▶ **Exercise requirements**: Below are the records; restate word for word the lines from the first through the one containing "SW5: button (GND, VIN)", and only those.

[Structured diff data]
++++++++++
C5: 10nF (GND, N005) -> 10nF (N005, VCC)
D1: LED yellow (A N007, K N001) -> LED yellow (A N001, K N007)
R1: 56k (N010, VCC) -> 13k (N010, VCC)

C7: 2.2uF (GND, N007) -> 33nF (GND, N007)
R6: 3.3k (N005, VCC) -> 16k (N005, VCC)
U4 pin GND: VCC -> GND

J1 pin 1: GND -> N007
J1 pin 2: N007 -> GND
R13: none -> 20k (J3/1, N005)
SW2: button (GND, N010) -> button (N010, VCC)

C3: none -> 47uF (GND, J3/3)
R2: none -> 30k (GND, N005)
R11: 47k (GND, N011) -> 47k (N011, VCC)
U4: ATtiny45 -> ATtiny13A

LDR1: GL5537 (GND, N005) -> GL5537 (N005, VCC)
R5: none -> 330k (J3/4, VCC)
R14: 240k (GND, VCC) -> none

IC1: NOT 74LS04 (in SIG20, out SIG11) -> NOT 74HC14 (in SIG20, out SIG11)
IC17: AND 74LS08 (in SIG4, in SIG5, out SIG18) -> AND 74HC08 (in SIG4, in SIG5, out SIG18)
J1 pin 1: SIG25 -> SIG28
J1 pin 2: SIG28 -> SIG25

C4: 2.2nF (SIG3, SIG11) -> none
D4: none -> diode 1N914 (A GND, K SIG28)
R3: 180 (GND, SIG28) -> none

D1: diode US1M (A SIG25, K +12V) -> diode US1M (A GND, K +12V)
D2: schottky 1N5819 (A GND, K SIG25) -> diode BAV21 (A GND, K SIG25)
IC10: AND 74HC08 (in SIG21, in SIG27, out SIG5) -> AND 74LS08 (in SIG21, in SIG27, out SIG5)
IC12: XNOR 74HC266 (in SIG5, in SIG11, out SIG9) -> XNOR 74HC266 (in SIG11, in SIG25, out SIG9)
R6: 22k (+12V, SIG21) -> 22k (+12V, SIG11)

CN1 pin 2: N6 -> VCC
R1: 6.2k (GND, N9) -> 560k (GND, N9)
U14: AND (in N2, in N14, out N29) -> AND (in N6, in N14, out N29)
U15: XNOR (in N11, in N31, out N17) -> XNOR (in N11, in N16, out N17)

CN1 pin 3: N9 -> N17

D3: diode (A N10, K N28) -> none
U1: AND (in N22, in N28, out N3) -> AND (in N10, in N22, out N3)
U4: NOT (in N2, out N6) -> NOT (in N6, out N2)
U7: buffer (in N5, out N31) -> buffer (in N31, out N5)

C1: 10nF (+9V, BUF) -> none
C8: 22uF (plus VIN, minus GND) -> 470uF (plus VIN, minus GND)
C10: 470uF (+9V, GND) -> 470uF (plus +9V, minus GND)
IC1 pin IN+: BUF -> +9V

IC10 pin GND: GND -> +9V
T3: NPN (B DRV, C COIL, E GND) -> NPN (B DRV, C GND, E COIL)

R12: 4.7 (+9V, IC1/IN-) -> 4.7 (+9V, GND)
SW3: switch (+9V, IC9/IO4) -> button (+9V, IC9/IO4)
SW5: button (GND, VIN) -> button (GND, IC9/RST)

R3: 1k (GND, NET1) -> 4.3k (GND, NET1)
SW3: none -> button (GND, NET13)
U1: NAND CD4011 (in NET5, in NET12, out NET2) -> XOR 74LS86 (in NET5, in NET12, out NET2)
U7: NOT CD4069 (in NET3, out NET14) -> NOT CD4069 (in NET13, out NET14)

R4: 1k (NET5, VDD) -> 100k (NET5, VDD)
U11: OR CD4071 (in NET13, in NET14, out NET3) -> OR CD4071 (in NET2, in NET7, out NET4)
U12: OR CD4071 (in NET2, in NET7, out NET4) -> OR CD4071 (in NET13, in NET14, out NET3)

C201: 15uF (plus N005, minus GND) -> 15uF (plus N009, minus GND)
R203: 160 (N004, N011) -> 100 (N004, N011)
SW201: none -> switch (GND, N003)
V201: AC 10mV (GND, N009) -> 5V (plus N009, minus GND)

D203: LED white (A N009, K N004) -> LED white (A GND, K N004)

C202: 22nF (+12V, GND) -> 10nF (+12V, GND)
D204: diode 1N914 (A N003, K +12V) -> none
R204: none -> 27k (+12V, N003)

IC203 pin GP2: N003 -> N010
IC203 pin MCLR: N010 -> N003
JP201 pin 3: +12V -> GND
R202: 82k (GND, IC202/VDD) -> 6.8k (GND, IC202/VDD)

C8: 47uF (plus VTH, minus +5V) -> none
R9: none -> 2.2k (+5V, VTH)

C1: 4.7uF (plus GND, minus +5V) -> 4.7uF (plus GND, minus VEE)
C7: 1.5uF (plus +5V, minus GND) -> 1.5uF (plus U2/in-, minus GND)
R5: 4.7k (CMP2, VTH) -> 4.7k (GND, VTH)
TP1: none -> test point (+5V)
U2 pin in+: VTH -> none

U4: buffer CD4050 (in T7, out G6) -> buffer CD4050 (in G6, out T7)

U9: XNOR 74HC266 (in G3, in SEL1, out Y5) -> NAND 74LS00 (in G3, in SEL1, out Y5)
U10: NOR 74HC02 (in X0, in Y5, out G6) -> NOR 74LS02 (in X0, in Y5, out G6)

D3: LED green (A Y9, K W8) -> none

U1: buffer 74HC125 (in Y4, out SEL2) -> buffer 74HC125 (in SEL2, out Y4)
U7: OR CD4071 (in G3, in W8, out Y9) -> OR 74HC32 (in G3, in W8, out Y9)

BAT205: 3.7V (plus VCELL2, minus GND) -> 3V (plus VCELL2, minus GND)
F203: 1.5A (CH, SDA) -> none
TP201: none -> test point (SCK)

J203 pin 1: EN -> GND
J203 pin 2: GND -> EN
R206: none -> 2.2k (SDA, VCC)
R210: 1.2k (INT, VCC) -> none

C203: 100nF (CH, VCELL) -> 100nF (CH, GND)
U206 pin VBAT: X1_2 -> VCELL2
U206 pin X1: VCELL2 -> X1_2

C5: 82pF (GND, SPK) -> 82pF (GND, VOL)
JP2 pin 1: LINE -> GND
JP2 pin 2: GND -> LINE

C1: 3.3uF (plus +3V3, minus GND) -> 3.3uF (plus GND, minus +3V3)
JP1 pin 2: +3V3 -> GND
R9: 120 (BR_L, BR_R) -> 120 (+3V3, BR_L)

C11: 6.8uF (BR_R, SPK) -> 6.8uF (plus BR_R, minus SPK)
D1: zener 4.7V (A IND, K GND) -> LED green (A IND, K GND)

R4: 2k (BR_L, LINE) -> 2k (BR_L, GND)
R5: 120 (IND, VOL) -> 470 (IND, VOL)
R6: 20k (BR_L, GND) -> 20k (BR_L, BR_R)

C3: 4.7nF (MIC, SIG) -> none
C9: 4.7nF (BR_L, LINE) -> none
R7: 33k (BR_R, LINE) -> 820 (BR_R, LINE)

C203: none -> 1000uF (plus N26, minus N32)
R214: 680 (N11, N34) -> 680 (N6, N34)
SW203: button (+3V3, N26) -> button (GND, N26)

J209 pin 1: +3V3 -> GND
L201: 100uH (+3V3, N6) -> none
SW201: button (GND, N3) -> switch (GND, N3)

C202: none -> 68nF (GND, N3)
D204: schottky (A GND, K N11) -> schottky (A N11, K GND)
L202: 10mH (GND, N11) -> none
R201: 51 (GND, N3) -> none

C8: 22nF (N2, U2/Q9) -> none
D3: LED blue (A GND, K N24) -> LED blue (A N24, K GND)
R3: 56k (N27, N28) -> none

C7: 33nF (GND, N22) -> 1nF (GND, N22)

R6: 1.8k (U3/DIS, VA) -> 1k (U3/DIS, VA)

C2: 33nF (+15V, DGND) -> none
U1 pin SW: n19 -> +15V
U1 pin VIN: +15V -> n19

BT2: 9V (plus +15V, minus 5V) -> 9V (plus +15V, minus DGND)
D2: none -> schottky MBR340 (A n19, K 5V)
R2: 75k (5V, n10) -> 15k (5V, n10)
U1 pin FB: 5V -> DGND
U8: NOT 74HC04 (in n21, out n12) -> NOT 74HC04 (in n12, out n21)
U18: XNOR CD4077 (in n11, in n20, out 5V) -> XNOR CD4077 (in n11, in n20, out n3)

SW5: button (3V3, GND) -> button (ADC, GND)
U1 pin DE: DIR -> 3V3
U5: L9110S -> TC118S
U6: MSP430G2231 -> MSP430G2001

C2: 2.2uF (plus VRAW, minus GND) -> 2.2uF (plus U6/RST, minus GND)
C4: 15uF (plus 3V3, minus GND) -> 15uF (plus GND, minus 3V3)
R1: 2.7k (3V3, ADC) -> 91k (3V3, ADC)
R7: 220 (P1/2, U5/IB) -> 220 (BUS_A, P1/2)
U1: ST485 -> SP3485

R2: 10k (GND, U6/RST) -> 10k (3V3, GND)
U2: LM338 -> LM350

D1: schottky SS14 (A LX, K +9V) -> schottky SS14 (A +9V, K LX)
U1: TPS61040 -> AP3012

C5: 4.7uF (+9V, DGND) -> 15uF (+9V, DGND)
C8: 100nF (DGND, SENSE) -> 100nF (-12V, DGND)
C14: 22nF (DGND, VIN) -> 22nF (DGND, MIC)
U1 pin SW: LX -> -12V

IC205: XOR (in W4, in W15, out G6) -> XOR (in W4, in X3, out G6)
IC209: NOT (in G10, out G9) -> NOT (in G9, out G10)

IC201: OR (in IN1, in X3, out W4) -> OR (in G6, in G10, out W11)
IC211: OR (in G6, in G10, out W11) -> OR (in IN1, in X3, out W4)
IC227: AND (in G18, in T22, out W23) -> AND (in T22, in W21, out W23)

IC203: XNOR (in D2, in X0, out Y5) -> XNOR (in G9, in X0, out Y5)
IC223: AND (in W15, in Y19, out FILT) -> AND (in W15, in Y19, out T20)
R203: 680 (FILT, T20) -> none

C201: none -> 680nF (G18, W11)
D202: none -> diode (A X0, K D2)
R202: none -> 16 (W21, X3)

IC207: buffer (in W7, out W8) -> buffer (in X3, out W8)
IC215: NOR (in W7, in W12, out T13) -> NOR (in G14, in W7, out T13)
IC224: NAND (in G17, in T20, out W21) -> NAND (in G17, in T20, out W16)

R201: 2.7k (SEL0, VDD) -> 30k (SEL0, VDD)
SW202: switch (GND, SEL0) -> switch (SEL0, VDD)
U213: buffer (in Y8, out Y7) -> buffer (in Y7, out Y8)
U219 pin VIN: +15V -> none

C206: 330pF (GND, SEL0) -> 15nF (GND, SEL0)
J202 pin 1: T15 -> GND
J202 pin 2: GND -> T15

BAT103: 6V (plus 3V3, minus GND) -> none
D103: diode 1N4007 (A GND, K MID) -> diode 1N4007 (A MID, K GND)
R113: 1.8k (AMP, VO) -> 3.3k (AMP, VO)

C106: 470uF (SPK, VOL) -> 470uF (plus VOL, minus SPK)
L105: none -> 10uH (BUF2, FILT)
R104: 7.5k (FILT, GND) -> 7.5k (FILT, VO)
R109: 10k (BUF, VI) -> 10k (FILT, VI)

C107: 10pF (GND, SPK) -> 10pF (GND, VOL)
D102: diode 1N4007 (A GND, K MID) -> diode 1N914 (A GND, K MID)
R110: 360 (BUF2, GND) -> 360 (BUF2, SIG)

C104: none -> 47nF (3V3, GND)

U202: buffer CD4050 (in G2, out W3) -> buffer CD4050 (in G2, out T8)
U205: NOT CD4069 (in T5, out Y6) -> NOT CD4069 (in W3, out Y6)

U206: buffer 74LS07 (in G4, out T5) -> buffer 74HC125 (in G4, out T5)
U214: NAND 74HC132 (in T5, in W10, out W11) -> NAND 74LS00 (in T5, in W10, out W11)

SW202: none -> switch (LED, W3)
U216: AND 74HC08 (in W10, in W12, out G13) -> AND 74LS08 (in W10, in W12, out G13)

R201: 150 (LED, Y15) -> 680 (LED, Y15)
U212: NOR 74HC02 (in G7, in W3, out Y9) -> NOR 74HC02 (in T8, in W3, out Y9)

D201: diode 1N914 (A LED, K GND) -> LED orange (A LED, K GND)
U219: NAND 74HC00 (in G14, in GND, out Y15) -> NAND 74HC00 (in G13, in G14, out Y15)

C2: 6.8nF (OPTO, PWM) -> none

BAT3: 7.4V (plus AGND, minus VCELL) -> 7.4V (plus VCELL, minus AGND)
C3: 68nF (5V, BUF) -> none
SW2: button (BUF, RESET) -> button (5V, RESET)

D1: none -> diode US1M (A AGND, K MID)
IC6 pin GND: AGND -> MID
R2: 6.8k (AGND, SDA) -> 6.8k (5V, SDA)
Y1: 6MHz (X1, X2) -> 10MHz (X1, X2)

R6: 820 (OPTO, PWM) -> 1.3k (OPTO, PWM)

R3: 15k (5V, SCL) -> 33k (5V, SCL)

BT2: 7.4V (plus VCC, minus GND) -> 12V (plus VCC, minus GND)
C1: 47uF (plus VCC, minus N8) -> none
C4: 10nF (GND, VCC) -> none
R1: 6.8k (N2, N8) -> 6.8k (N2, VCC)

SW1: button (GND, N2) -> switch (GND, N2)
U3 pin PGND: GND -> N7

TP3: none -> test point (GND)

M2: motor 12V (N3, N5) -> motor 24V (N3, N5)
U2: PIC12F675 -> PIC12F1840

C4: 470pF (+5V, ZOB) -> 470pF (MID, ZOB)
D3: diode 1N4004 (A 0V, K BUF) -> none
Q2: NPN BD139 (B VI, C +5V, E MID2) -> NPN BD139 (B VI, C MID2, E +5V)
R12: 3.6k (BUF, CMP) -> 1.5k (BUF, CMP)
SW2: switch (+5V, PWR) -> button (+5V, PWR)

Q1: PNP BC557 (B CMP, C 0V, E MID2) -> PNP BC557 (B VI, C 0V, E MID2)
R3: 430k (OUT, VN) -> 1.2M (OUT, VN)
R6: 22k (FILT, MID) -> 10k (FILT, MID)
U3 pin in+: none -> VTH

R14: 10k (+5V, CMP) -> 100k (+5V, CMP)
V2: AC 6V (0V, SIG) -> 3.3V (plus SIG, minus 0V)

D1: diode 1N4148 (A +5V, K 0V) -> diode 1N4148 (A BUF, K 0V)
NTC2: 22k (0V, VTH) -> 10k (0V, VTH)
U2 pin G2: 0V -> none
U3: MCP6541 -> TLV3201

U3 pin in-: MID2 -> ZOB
++++++++++
▶ **Answer section**:
C5: 10nF (GND, N005) -> 10nF (N005, VCC)
D1: LED yellow (A N007, K N001) -> LED yellow (A N001, K N007)
R1: 56k (N010, VCC) -> 13k (N010, VCC)

C7: 2.2uF (GND, N007) -> 33nF (GND, N007)
R6: 3.3k (N005, VCC) -> 16k (N005, VCC)
U4 pin GND: VCC -> GND

J1 pin 1: GND -> N007
J1 pin 2: N007 -> GND
R13: none -> 20k (J3/1, N005)
SW2: button (GND, N010) -> button (N010, VCC)

C3: none -> 47uF (GND, J3/3)
R2: none -> 30k (GND, N005)
R11: 47k (GND, N011) -> 47k (N011, VCC)
U4: ATtiny45 -> ATtiny13A

LDR1: GL5537 (GND, N005) -> GL5537 (N005, VCC)
R5: none -> 330k (J3/4, VCC)
R14: 240k (GND, VCC) -> none

IC1: NOT 74LS04 (in SIG20, out SIG11) -> NOT 74HC14 (in SIG20, out SIG11)
IC17: AND 74LS08 (in SIG4, in SIG5, out SIG18) -> AND 74HC08 (in SIG4, in SIG5, out SIG18)
J1 pin 1: SIG25 -> SIG28
J1 pin 2: SIG28 -> SIG25

C4: 2.2nF (SIG3, SIG11) -> none
D4: none -> diode 1N914 (A GND, K SIG28)
R3: 180 (GND, SIG28) -> none

D1: diode US1M (A SIG25, K +12V) -> diode US1M (A GND, K +12V)
D2: schottky 1N5819 (A GND, K SIG25) -> diode BAV21 (A GND, K SIG25)
IC10: AND 74HC08 (in SIG21, in SIG27, out SIG5) -> AND 74LS08 (in SIG21, in SIG27, out SIG5)
IC12: XNOR 74HC266 (in SIG5, in SIG11, out SIG9) -> XNOR 74HC266 (in SIG11, in SIG25, out SIG9)
R6: 22k (+12V, SIG21) -> 22k (+12V, SIG11)

CN1 pin 2: N6 -> VCC
R1: 6.2k (GND, N9) -> 560k (GND, N9)
U14: AND (in N2, in N14, out N29) -> AND (in N6, in N14, out N29)
U15: XNOR (in N11, in N31, out N17) -> XNOR (in N11, in N16, out N17)

CN1 pin 3: N9 -> N17

D3: diode (A N10, K N28) -> none
U1: AND (in N22, in N28, out N3) -> AND (in N10, in N22, out N3)
U4: NOT (in N2, out N6) -> NOT (in N6, out N2)
U7: buffer (in N5, out N31) -> buffer (in N31, out N5)

C1: 10nF (+9V, BUF) -> none
C8: 22uF (plus VIN, minus GND) -> 470uF (plus VIN, minus GND)
C10: 470uF (+9V, GND) -> 470uF (plus +9V, minus GND)
IC1 pin IN+: BUF -> +9V

IC10 pin GND: GND -> +9V
T3: NPN (B DRV, C COIL, E GND) -> NPN (B DRV, C GND, E COIL)

R12: 4.7 (+9V, IC1/IN-) -> 4.7 (+9V, GND)
SW3: switch (+9V, IC9/IO4) -> button (+9V, IC9/IO4)
SW5: button (GND, VIN) -> button (GND, IC9/RST)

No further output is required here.